Which lines in the records below contain the string "purple"? Gather each one in full, and treat uppercase and lowercase letters as different.

##### Data records #####

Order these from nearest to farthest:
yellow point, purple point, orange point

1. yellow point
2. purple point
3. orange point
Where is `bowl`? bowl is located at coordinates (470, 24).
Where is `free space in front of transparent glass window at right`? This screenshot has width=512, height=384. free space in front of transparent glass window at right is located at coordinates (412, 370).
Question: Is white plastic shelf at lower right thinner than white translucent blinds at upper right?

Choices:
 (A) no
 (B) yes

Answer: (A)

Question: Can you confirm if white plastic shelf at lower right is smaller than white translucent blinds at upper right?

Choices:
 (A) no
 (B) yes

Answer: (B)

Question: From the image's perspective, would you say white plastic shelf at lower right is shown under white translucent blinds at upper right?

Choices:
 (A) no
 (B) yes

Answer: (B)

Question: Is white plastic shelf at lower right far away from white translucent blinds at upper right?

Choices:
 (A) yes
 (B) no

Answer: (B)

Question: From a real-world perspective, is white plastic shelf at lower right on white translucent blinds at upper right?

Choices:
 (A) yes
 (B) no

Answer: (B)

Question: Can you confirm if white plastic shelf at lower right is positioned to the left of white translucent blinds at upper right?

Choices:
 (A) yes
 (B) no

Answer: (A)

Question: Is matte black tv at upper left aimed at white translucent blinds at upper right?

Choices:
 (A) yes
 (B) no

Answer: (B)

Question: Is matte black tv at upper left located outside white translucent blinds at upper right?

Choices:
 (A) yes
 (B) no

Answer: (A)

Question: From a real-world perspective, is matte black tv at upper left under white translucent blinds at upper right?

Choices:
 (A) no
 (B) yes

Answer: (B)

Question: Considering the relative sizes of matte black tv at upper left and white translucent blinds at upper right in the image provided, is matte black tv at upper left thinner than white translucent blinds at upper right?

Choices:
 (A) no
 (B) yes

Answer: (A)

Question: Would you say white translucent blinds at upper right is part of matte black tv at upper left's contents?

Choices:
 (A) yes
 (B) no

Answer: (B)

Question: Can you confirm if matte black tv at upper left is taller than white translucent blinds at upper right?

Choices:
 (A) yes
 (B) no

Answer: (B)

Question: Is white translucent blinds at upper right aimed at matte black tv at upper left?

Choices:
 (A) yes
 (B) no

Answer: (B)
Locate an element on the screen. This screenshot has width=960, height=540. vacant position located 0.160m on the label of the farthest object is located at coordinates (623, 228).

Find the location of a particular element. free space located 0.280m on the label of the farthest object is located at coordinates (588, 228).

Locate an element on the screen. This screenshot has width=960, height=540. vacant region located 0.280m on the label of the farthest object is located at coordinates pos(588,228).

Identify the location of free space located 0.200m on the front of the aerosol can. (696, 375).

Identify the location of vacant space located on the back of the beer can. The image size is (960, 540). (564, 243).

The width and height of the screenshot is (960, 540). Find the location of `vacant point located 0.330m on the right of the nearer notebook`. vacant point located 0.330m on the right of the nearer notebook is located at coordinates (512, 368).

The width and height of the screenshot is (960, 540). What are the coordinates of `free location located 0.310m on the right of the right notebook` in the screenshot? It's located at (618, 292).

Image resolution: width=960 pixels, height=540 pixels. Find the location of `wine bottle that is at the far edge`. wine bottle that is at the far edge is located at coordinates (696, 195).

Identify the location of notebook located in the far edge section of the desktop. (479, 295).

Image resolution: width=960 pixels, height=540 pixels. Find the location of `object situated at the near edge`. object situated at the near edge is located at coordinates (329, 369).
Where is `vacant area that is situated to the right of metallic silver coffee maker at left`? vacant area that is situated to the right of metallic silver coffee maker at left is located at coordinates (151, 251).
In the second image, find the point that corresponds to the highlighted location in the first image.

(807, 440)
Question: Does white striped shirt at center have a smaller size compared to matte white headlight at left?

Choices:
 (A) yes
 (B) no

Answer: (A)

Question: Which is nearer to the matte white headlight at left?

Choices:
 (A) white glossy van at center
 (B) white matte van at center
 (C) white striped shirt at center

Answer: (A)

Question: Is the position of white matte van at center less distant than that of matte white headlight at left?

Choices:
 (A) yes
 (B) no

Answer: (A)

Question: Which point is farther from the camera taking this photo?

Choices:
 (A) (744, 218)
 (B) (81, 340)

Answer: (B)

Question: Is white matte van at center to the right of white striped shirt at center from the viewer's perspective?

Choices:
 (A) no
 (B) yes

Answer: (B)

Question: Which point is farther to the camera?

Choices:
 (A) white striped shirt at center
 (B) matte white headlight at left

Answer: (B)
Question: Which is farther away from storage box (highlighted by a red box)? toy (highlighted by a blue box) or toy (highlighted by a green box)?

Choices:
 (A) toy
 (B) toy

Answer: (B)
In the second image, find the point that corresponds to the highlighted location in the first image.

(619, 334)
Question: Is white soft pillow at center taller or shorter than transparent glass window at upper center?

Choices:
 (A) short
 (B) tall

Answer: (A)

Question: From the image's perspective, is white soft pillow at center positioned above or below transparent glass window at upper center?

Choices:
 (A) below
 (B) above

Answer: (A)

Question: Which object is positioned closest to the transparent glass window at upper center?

#####

**Task output:**
yellow point, purple point, orange point
2. purple point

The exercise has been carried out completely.